↓

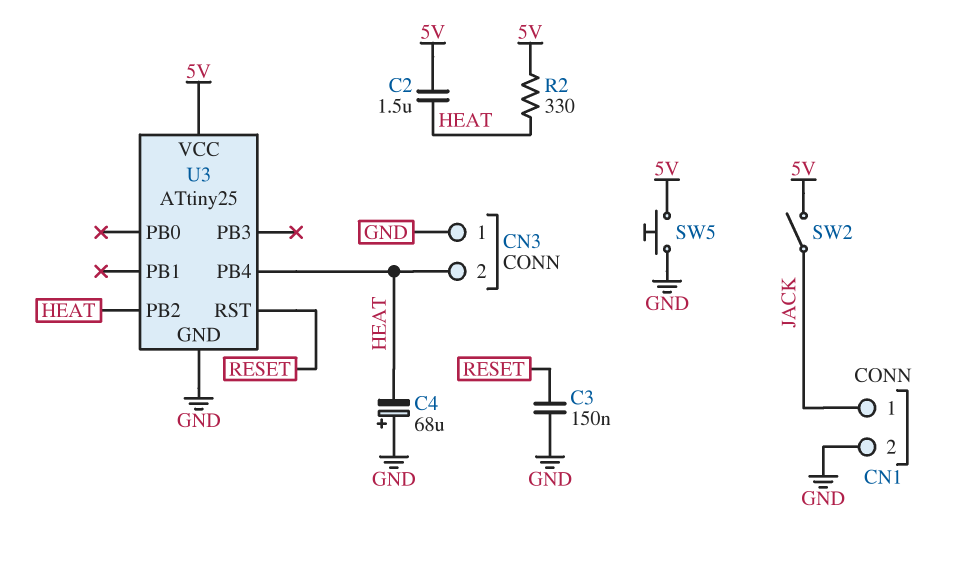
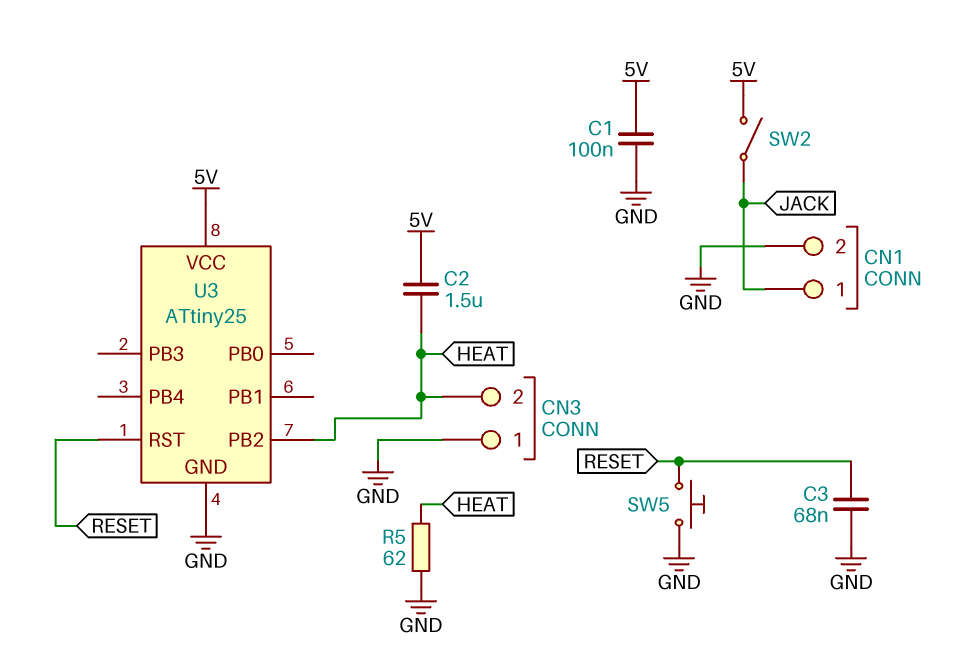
C1: none -> 100nF (5V, GND)
C3: 150nF (GND, RESET) -> 68nF (GND, RESET)
C4: 68uF (plus GND, minus HEAT) -> none
R2: 330 (5V, HEAT) -> none
R5: none -> 62 (GND, HEAT)
SW5: button (5V, GND) -> button (GND, RESET)
U3 pin PB4: HEAT -> none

↑

State, as a number only, how many lines in the entries include "RESET".

Written solution
2